[Recorded data]
○ ○ ○ ○ ○ ○ ○
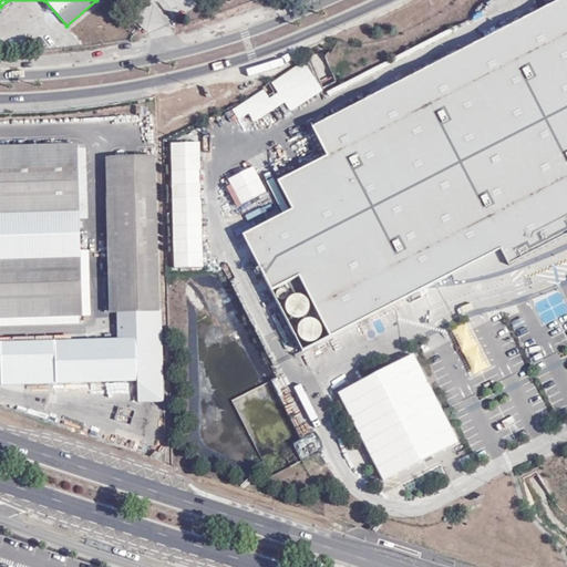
[(297,277),(328,337),(432,284),(468,265),(501,248),(508,265),(566,234),(566,0),(565,0),(353,110),(312,130),(327,158),(277,185),(291,213),(243,238),(269,290),(297,277)]
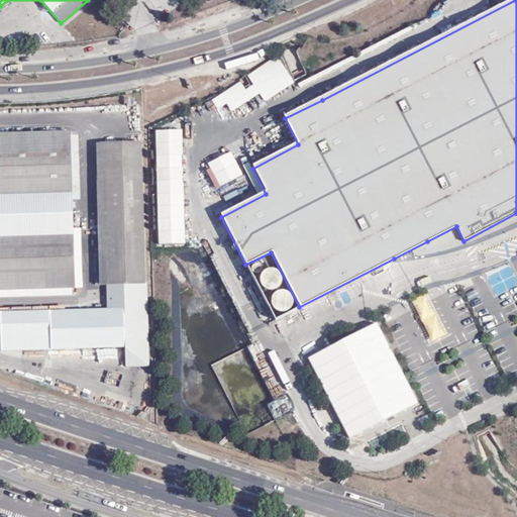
[(244,80),(211,99),(217,110),(226,104),(230,111),(260,95),(264,102),(294,85),(278,57),(242,77),(244,80)]
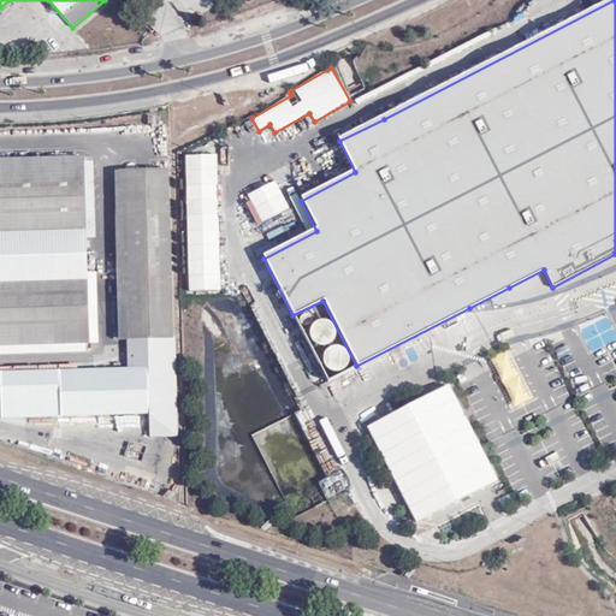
[(219,154),(187,154),(189,290),(221,290),(219,154)]
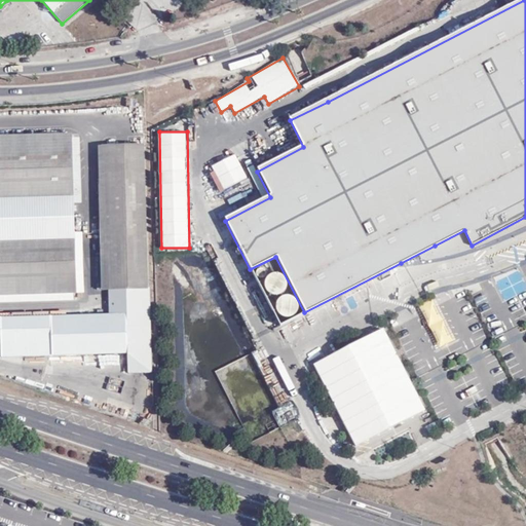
[(74,197),(74,203),(83,203),(80,133),(72,134),(74,197)]
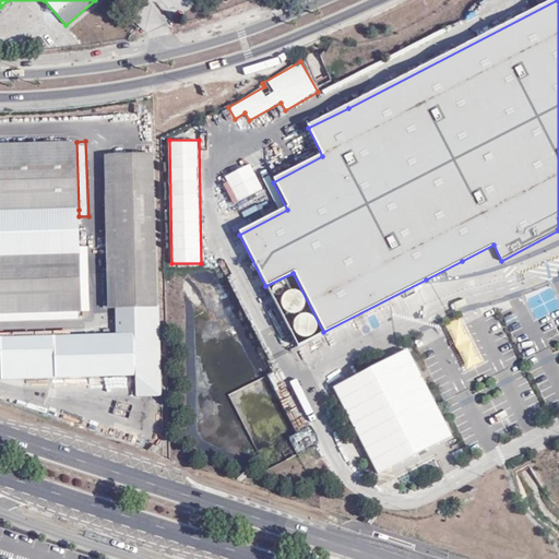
[(0,144),(0,211),(79,210),(76,142),(0,144)]
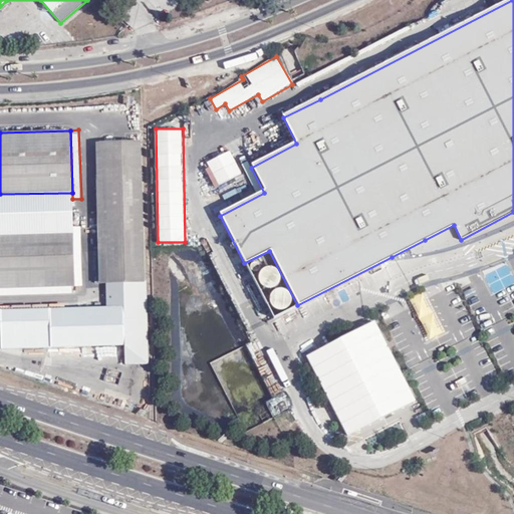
[(104,217),(143,217),(141,140),(102,141),(104,217)]
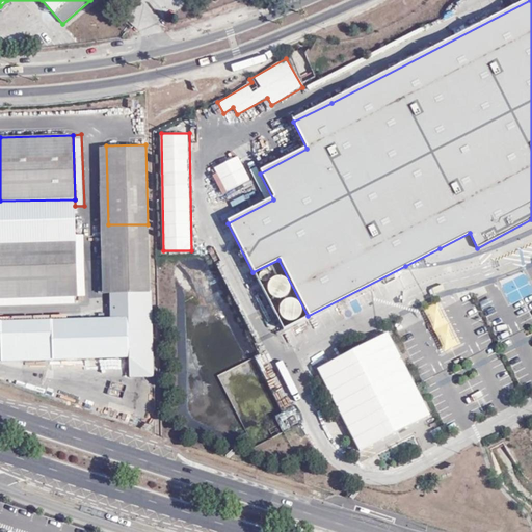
[(222,194),(249,182),(238,157),(211,169),(222,194)]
○ ○ ○ ○ ○ ○ ○
# Work instruction
In the answer, include exactly the lines from the one containing "[(104,217),(143,217),(141,140),(102,141),(104,217)]" through the end of the records above and no pictures at all.

# Output
[(104,217),(143,217),(141,140),(102,141),(104,217)]
[(222,194),(249,182),(238,157),(211,169),(222,194)]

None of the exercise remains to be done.